Work task: Retype all of the listing exactly, passing over any picture you find.

Records provided:
*** Block opens ***

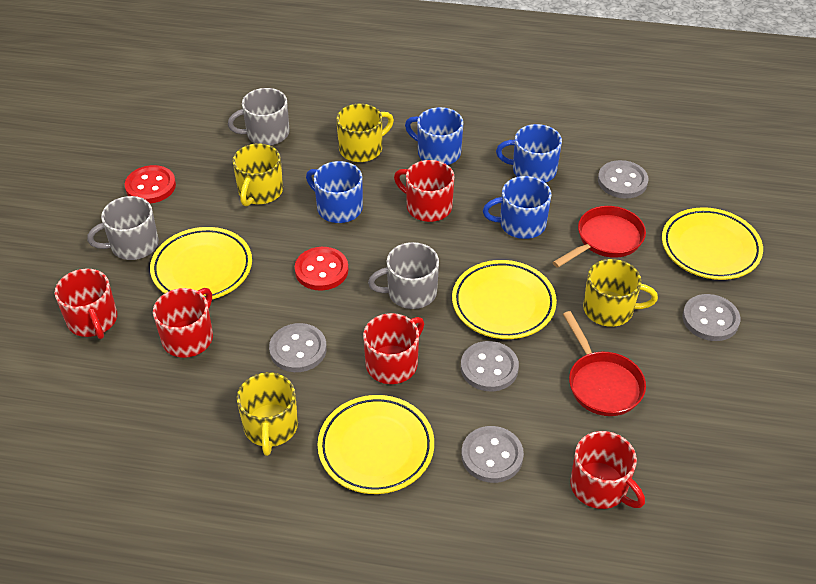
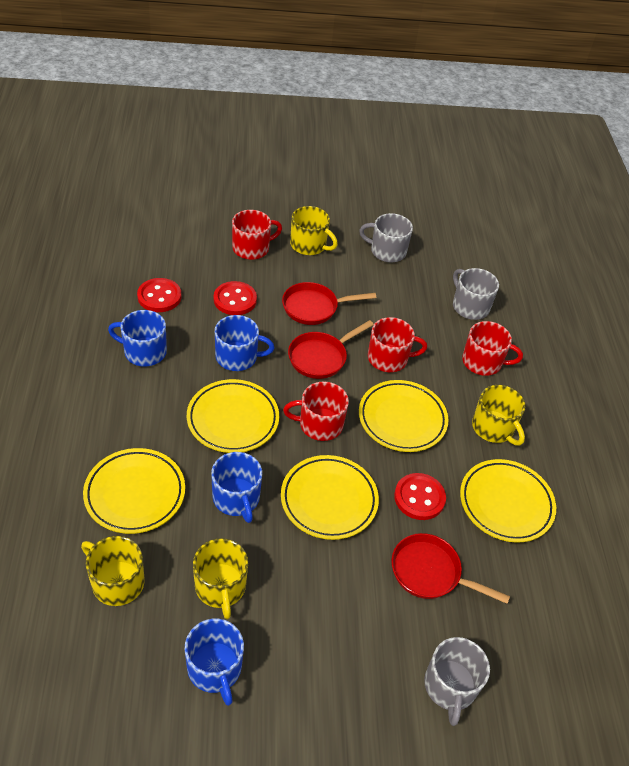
grey button: 5 -> 0
red button: 2 -> 3
red mug: 5 -> 4
red pan: 2 -> 3
yellow plate: 4 -> 5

*** Block closes ***

Exercise response:
grey button: 5 -> 0
red button: 2 -> 3
red mug: 5 -> 4
red pan: 2 -> 3
yellow plate: 4 -> 5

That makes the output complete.